(Given data Opens)
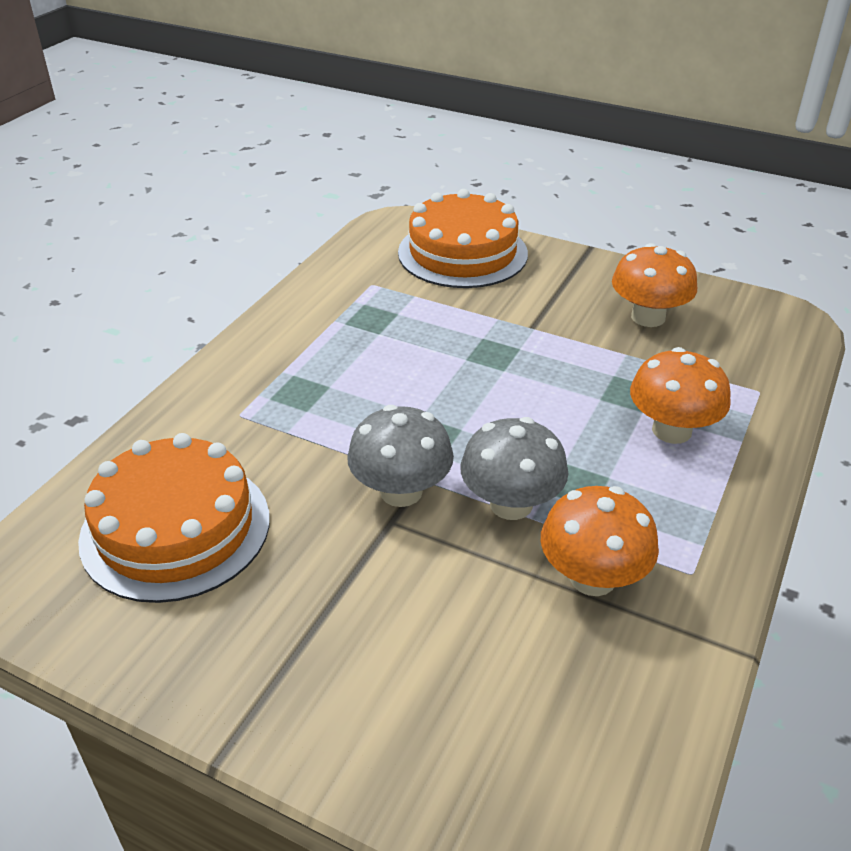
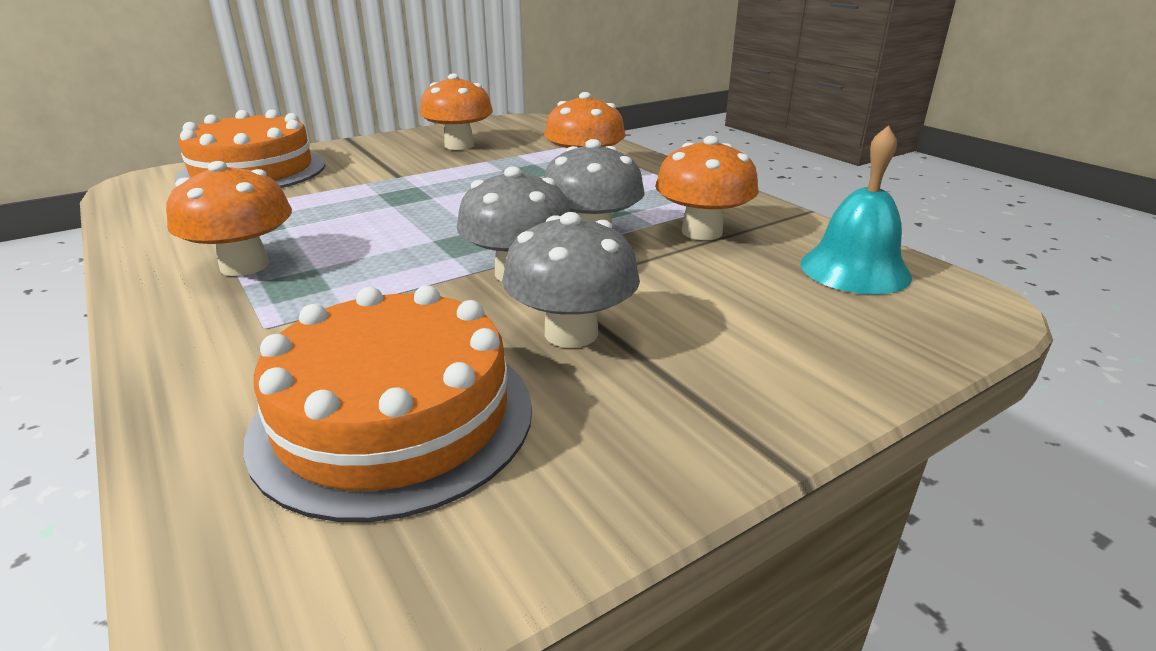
camera: 60 degrees left, 10 degrees down
none -> orange mushroom [166,161,292,276]
none -> grey mushroom [502,212,640,348]
none -> turquoise bell [801,125,912,294]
(Given data Closes)
_Task directions:_
In the material above, how many lines hold the string "mushroom"? Give the number and nothing else.

_Answer to this task:_
2